▸ Try it: From the line below that contains "black triangle: (19, 26) -> (13, 29), moved" to the line that contains "gray triangle: (63, 73) -> (76, 69), moved", repeat every line exactly, both ends included, and nothing else.

Material provided section start

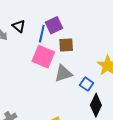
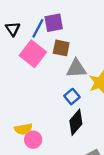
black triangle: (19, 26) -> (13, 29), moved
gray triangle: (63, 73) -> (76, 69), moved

Material provided section end
Material provided section start

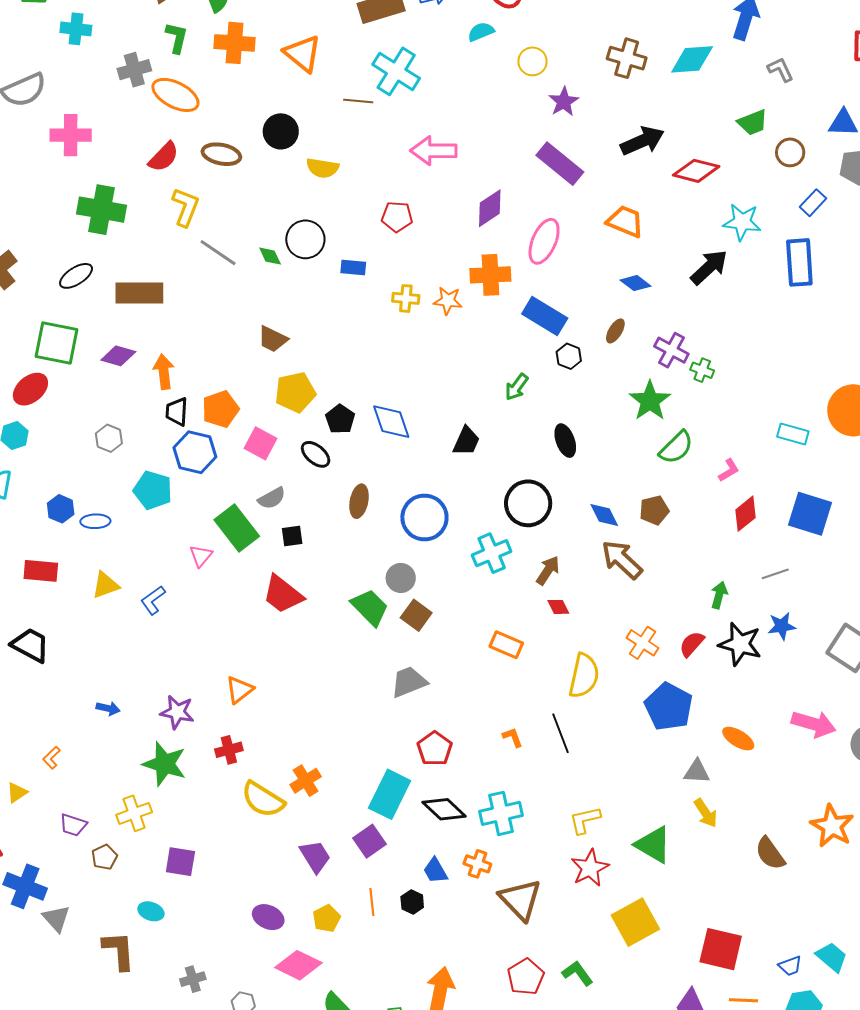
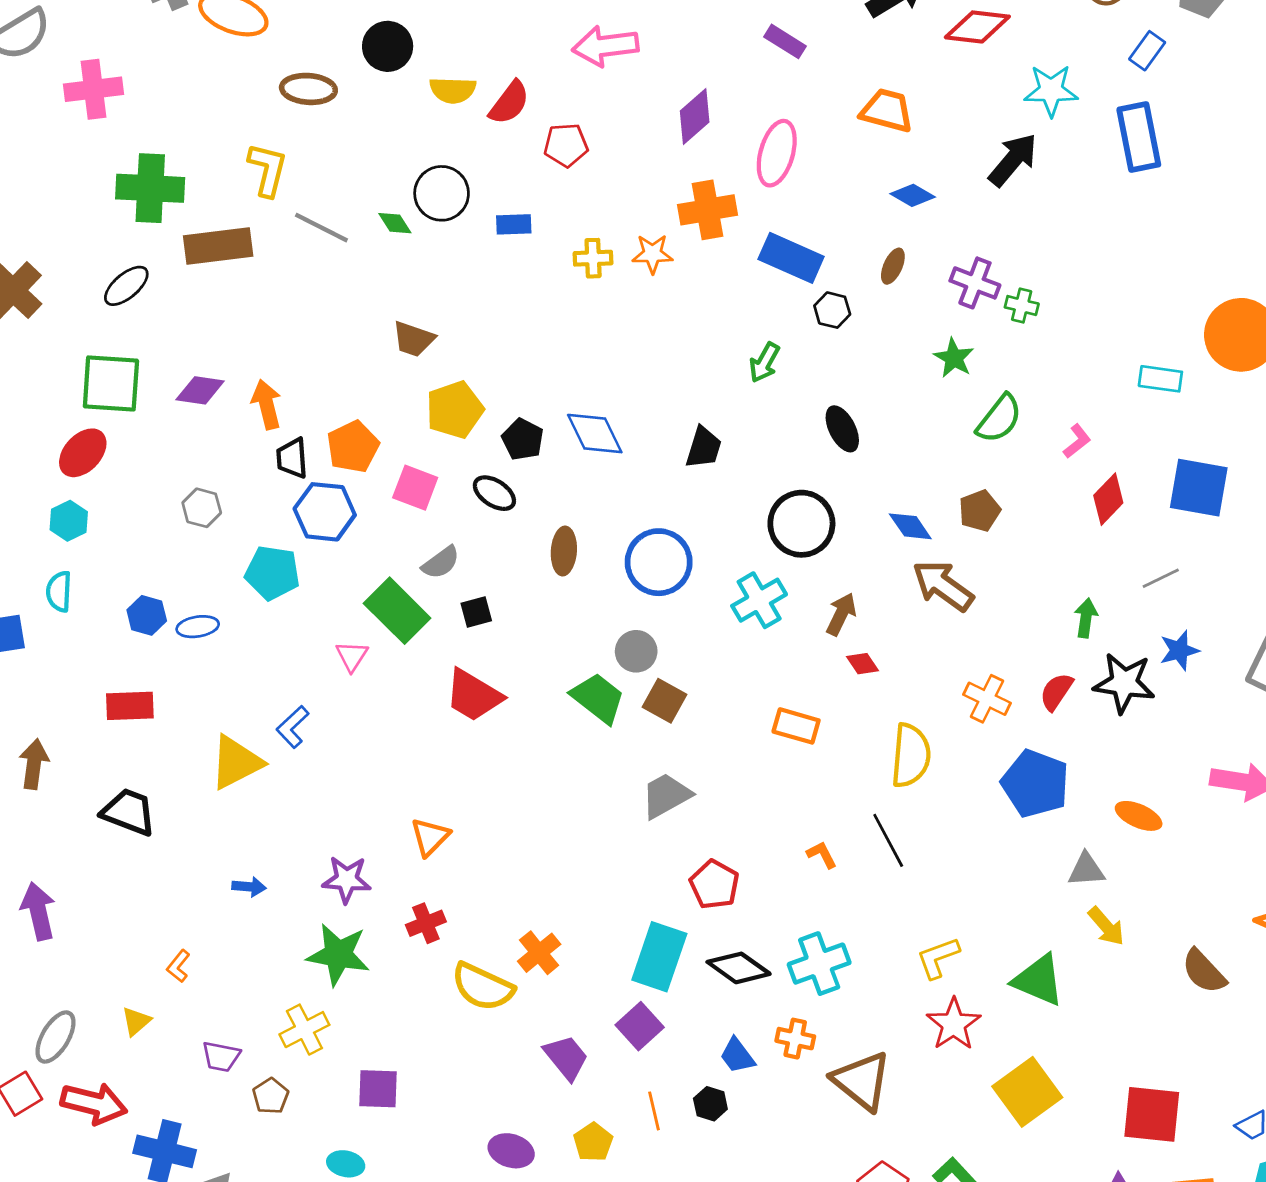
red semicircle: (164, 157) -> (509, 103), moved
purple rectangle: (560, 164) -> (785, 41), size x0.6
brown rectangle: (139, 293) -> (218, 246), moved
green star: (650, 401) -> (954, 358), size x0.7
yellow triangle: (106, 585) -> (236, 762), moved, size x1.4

Material provided section end

▸ Exercise result:
black triangle: (19, 26) -> (13, 29), moved
gray triangle: (63, 73) -> (76, 69), moved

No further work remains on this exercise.